* [Work to complete]
Only the lines below starting at the one containing "(428, 414) = (514, 529): black" and ending at the one containing "(565, 310) = (504, 355): black" belong in the answer, each copied exactly.

Segment Open

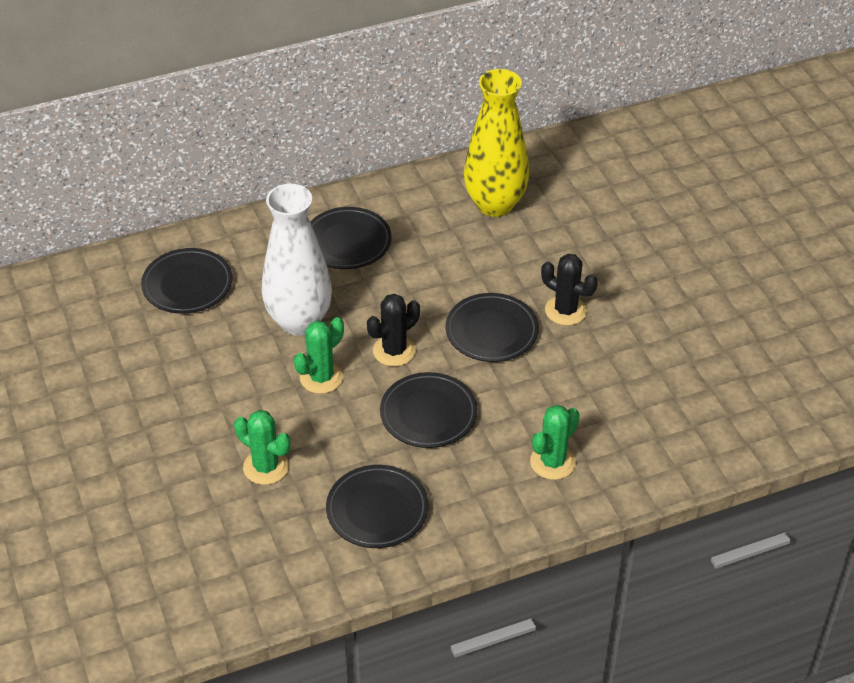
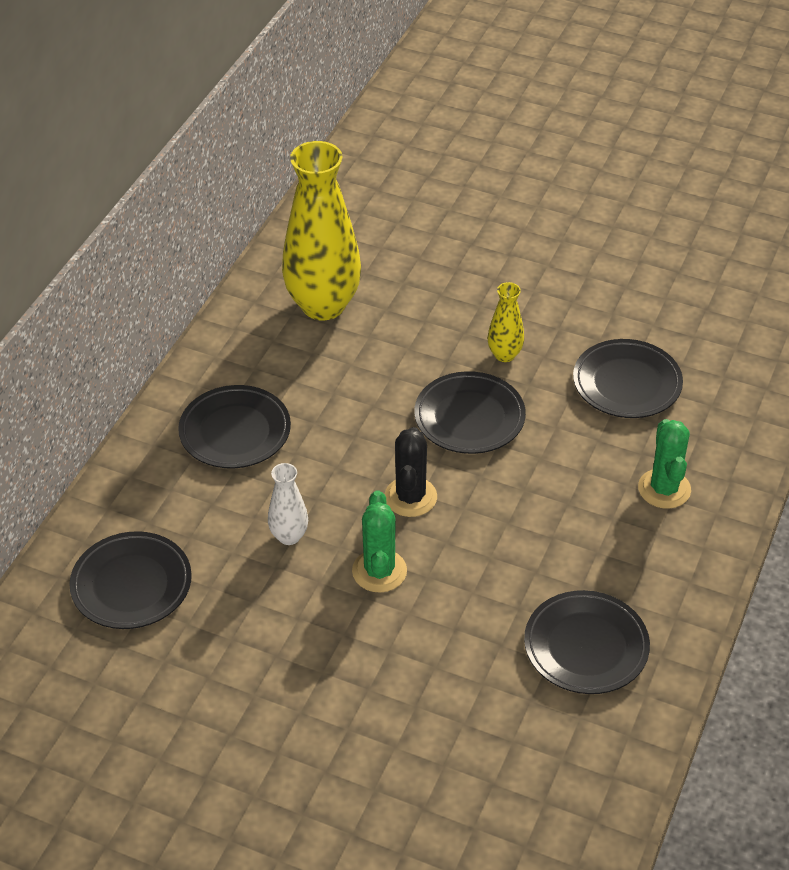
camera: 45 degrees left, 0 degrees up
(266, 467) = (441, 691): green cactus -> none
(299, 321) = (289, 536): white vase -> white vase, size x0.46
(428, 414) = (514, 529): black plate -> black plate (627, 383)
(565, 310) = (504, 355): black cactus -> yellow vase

Segment Closed
Segment Open

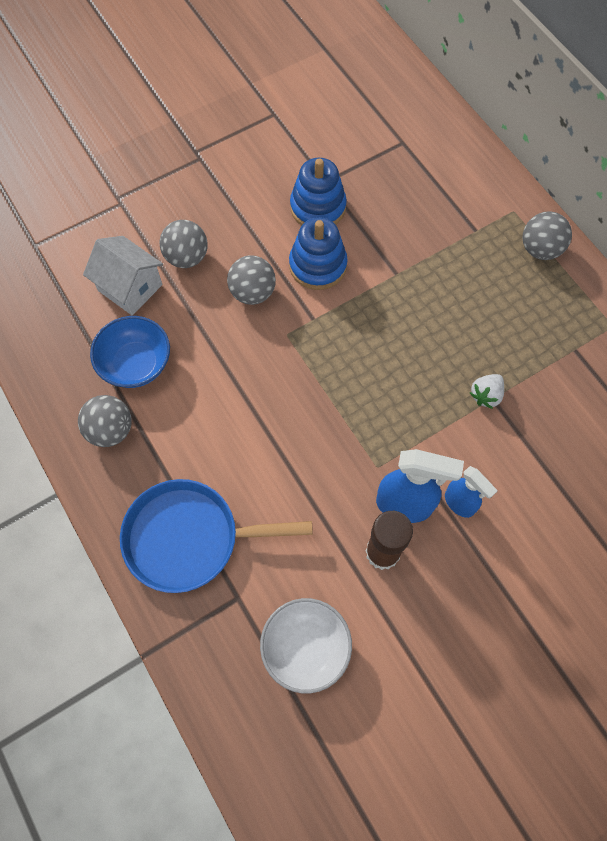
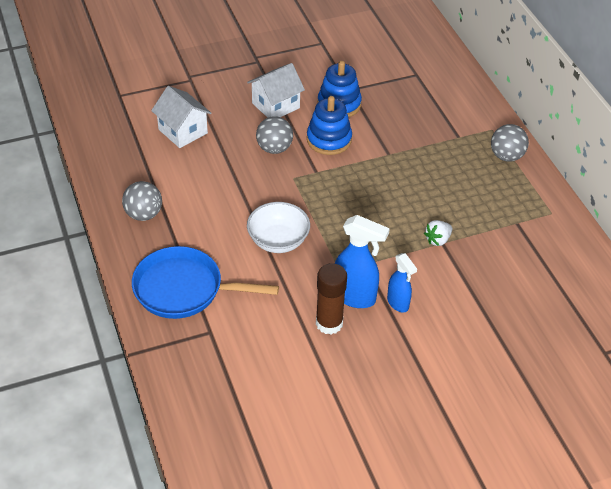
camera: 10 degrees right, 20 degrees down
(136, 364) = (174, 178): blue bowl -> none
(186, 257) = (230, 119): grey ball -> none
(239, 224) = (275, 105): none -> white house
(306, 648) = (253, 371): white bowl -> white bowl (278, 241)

Segment Closed
Segment Open

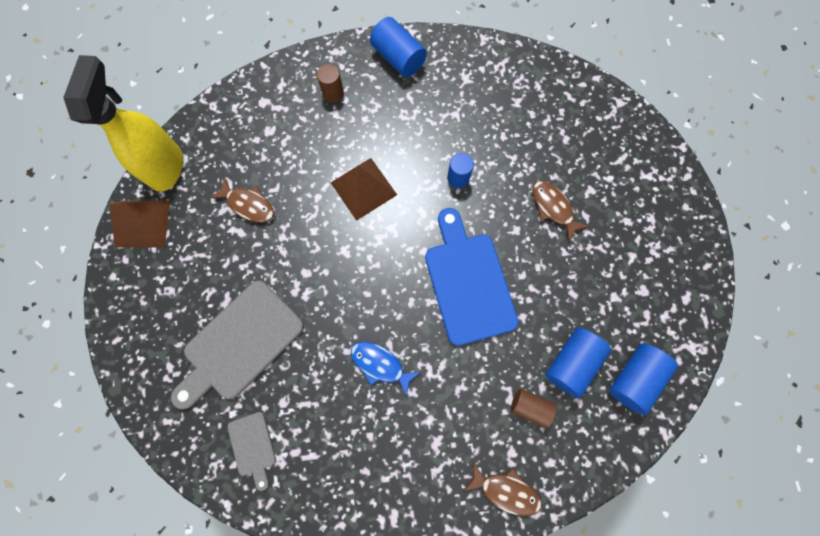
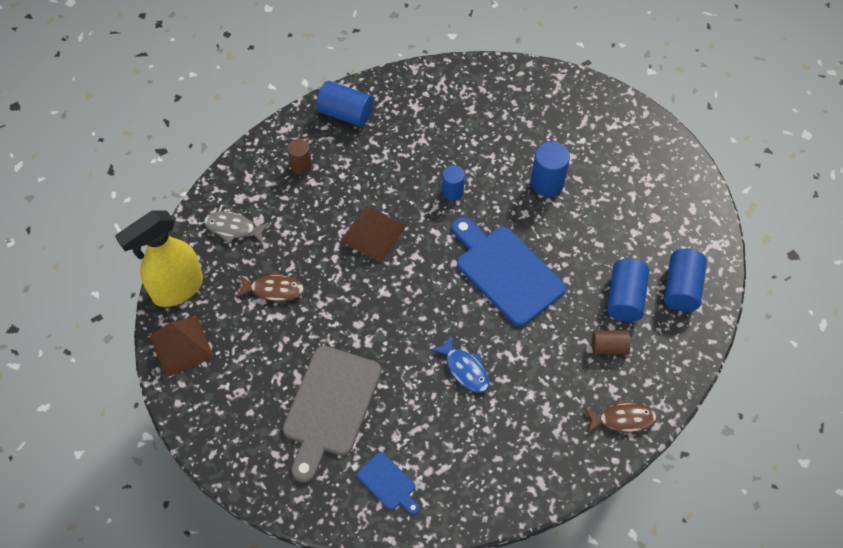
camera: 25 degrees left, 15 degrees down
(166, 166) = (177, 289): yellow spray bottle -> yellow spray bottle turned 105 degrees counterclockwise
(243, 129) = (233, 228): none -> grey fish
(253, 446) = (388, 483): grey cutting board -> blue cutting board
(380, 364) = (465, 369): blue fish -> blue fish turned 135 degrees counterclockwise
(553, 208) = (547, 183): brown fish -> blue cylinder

Segment Closed

* [Output below]
(428, 414) = (514, 529): black plate -> black plate (627, 383)
(565, 310) = (504, 355): black cactus -> yellow vase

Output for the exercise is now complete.